[What this task involves] Your copy of the entries below should hold exactly the lines from the one containing "gray triangle: (24, 86)" to the one containing "yellow star: (141, 18) -> (101, 26), moved", inclusive, and no pictures.

[Record set]
++++

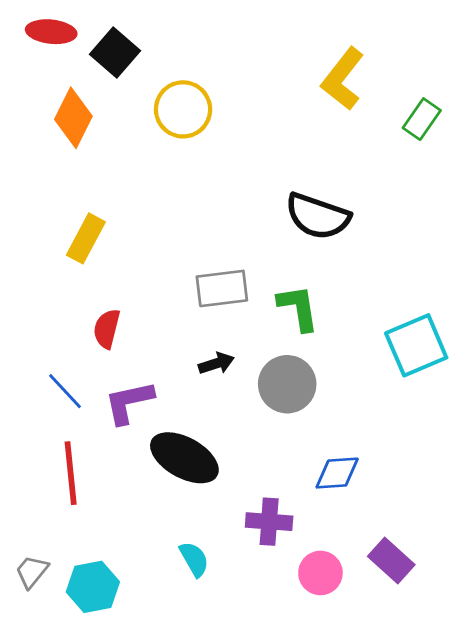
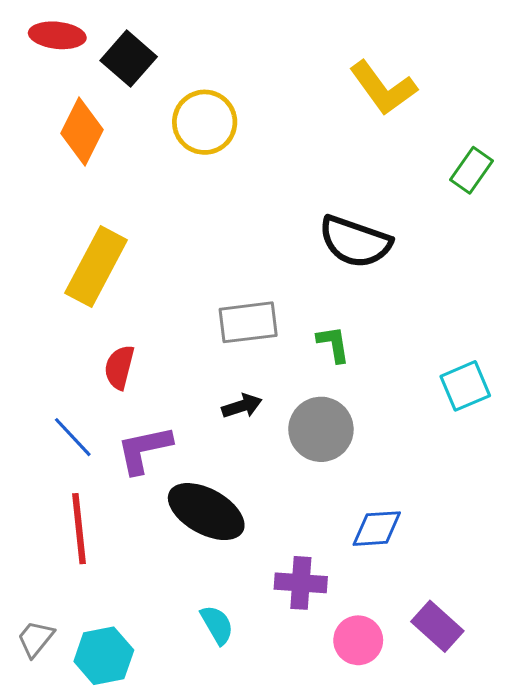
yellow L-shape: (343, 79) -> (383, 88), turned -74
green rectangle: (422, 119) -> (471, 170), moved
yellow rectangle: (86, 238) -> (96, 266), size x1.4
green L-shape: (298, 308) -> (333, 344), size x0.7
cyan square: (416, 345) -> (465, 386), size x0.7

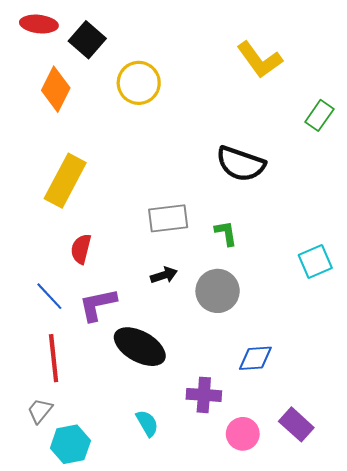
gray trapezoid: (36, 639) -> (40, 411), moved

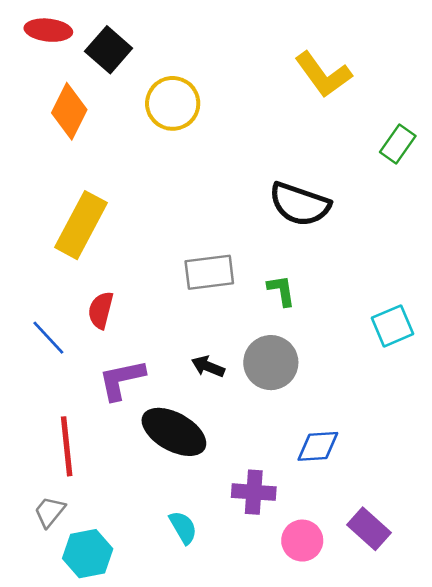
black arrow: (164, 275) -> (208, 366), moved, turned -140
blue line: (49, 296) -> (48, 338), moved

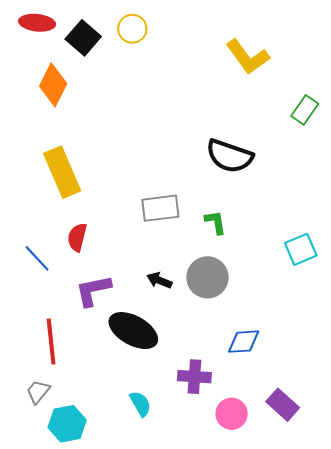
yellow circle: (173, 103) -> (132, 29), moved, size x0.7
yellow rectangle: (81, 225) -> (62, 172), turned -51

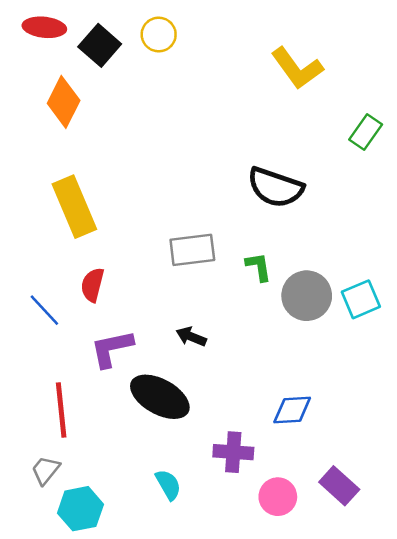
gray circle: (207, 277) -> (307, 296), moved

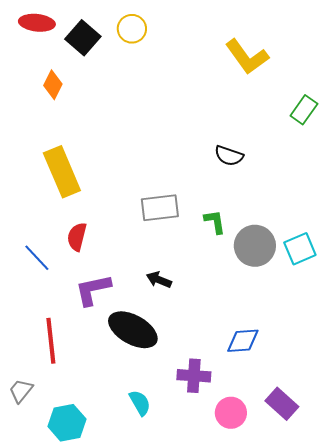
orange diamond: (64, 102) -> (53, 85), size x0.7
black semicircle: (275, 187) -> (229, 156), size x0.6
gray trapezoid: (46, 470) -> (21, 391), moved

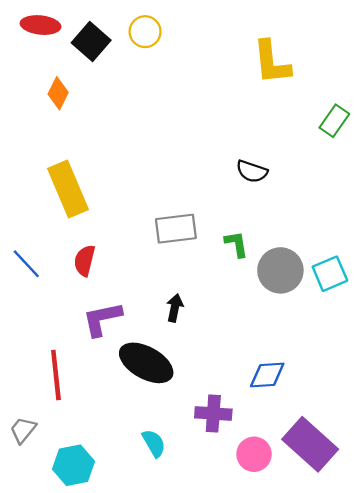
yellow L-shape: (247, 57) -> (272, 62), turned 30
blue line: (37, 258) -> (26, 264), moved
black arrow: (159, 280) -> (175, 308), turned 80
purple rectangle: (282, 404) -> (310, 444), size x1.5

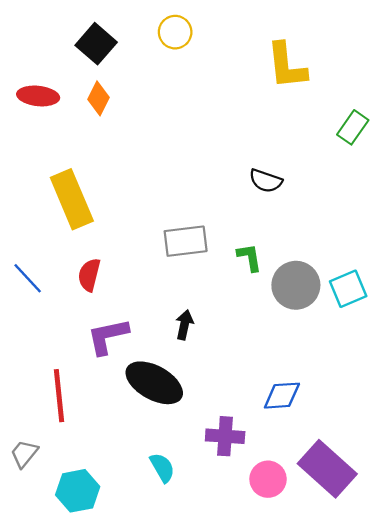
red ellipse: (41, 25) -> (38, 96), moved
yellow circle: (145, 32) -> (175, 32), moved
orange diamond: (58, 93) -> (98, 98), moved

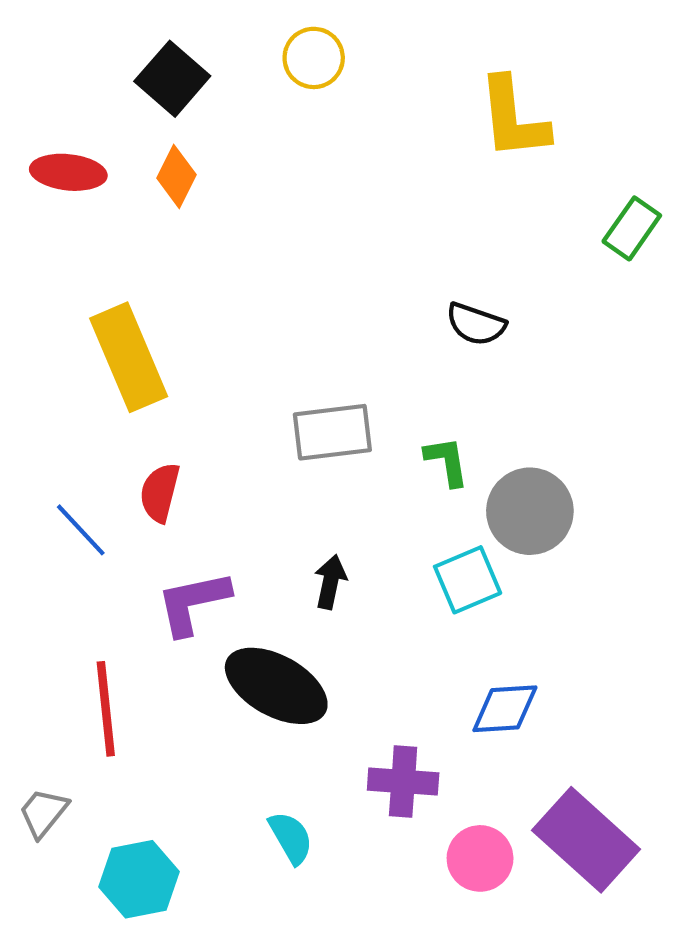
blue line: (28, 278) -> (81, 530), moved
cyan square: (348, 289) -> (468, 580), moved

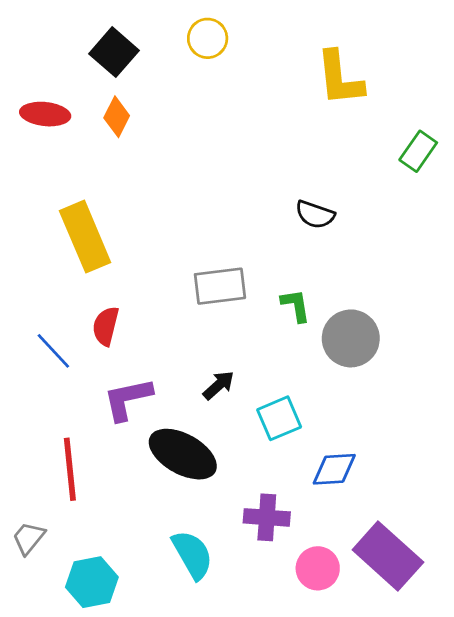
cyan square: (468, 580) -> (279, 418), moved
black arrow: (330, 582) -> (219, 385), turned 36
cyan semicircle: (291, 838) -> (192, 555), size x1.4

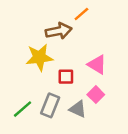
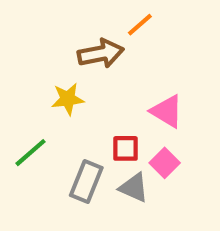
yellow star: (39, 57) -> (68, 99), size x0.7
red square: (66, 77) -> (125, 148), moved
green line: (23, 109) -> (31, 153), moved

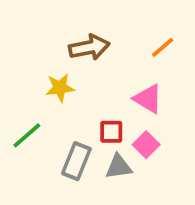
orange line: (140, 25) -> (163, 47), moved
gray triangle: (134, 188) -> (119, 167), turned -32

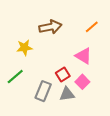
yellow star: (60, 88) -> (24, 48), moved
red square: (111, 132) -> (63, 75), turned -32

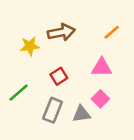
yellow star: (24, 48) -> (30, 46), moved
pink triangle: (83, 56) -> (102, 67), turned -30
red square: (63, 75) -> (59, 76), moved

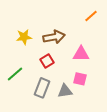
brown arrow: (61, 32) -> (54, 37), moved
orange line: (112, 32) -> (91, 16), moved
pink square: (100, 99) -> (80, 79), turned -32

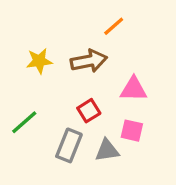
orange line: (91, 16) -> (114, 26), moved
red square: (47, 61) -> (89, 111), moved

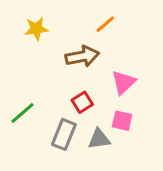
yellow star: (39, 61) -> (36, 29), moved
pink triangle: (134, 89) -> (124, 82), turned -44

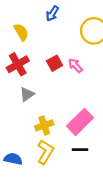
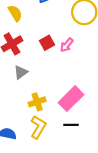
pink arrow: (75, 65) -> (67, 45), turned -96

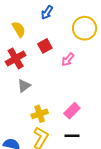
red square: (47, 43) -> (45, 46), moved
pink rectangle: (71, 99) -> (72, 111), size x0.7

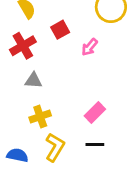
gray triangle: (24, 86) -> (33, 80), turned 40
yellow cross: (40, 114) -> (40, 117), moved

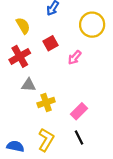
yellow cross: (40, 117) -> (46, 102), moved
black line: (95, 145) -> (79, 138), turned 64

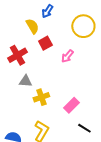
yellow semicircle: (23, 26) -> (32, 26), moved
black line: (79, 138) -> (84, 128), moved, turned -32

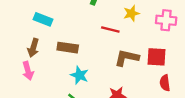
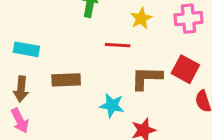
red square: (157, 57) -> (185, 69), turned 36
cyan star: (79, 75) -> (112, 105), moved

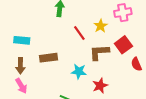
yellow star: (141, 18) -> (101, 26), moved
red line: (118, 45) -> (79, 33), turned 56
red square: (185, 69) -> (123, 45), turned 30

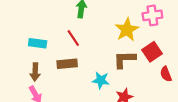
yellow star: (101, 26) -> (127, 30), size x1.5
red line: (79, 33) -> (73, 38), moved

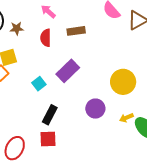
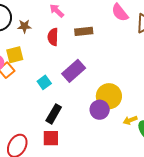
yellow circle: (123, 82) -> (109, 96), moved

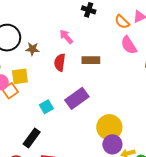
purple circle: (100, 110) -> (112, 144), moved
black rectangle: (54, 114) -> (32, 138), moved

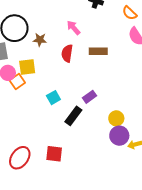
purple rectangle: (77, 98) -> (90, 97), moved, size x0.6
yellow circle: (109, 127) -> (116, 118), size x0.6
black rectangle: (32, 138) -> (73, 116), moved

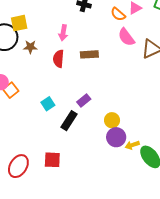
pink arrow: (74, 28) -> (63, 33), turned -126
yellow square: (27, 67) -> (19, 23), moved

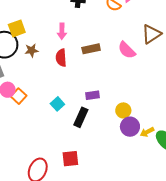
pink semicircle: (126, 37) -> (127, 50), moved
purple rectangle: (84, 100) -> (92, 95), turned 40

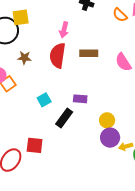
brown star: (32, 50) -> (24, 58), moved
red semicircle: (61, 58) -> (58, 56), size x1.4
red square: (70, 159) -> (35, 145), moved

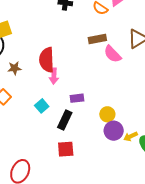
pink arrow: (64, 30) -> (54, 76), moved
brown rectangle: (89, 53) -> (97, 39), moved
red square: (35, 145) -> (66, 149), moved

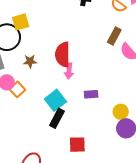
brown rectangle: (97, 39) -> (114, 36), turned -54
cyan square: (42, 106) -> (55, 100), size x1.5
black rectangle: (65, 120) -> (57, 118), moved

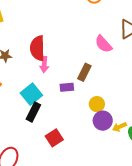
brown rectangle: (114, 36) -> (84, 72), moved
red square: (77, 145) -> (54, 138), turned -30

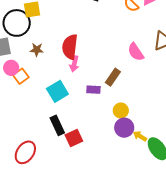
black rectangle: (33, 112) -> (57, 125), moved, turned -60
yellow arrow: (119, 127) -> (140, 136), turned 48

++++

[Output for this task]
gray triangle: (24, 86) -> (33, 80), turned 40
yellow cross: (40, 114) -> (40, 117), moved

yellow cross: (40, 117) -> (46, 102), moved
black line: (95, 145) -> (79, 138), turned 64

yellow semicircle: (23, 26) -> (32, 26), moved
black line: (79, 138) -> (84, 128), moved, turned -32

red square: (157, 57) -> (185, 69), turned 36
cyan star: (79, 75) -> (112, 105), moved

yellow star: (141, 18) -> (101, 26), moved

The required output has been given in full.